Segment Start: RECORD EXTRACTS

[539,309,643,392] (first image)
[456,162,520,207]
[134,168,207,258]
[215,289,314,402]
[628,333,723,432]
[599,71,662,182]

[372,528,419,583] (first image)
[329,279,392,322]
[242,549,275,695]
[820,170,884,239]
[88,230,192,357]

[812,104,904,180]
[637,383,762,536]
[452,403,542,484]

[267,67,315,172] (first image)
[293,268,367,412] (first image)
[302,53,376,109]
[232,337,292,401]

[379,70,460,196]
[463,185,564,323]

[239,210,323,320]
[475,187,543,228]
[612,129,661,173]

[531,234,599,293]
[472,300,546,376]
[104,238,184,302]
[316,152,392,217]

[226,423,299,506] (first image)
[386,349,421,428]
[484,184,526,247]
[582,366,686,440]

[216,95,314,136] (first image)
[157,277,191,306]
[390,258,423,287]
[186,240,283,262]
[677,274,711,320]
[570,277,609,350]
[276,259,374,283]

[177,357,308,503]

Segment End: RECORD EXTRACTS

→ **TRY IT**
All of the data should be retyped exactly.

→ **SOLUTION BELOW**
[539,309,643,392] (first image)
[456,162,520,207]
[134,168,207,258]
[215,289,314,402]
[628,333,723,432]
[599,71,662,182]

[372,528,419,583] (first image)
[329,279,392,322]
[242,549,275,695]
[820,170,884,239]
[88,230,192,357]

[812,104,904,180]
[637,383,762,536]
[452,403,542,484]

[267,67,315,172] (first image)
[293,268,367,412] (first image)
[302,53,376,109]
[232,337,292,401]

[379,70,460,196]
[463,185,564,323]

[239,210,323,320]
[475,187,543,228]
[612,129,661,173]

[531,234,599,293]
[472,300,546,376]
[104,238,184,302]
[316,152,392,217]

[226,423,299,506] (first image)
[386,349,421,428]
[484,184,526,247]
[582,366,686,440]

[216,95,314,136] (first image)
[157,277,191,306]
[390,258,423,287]
[186,240,283,262]
[677,274,711,320]
[570,277,609,350]
[276,259,374,283]

[177,357,308,503]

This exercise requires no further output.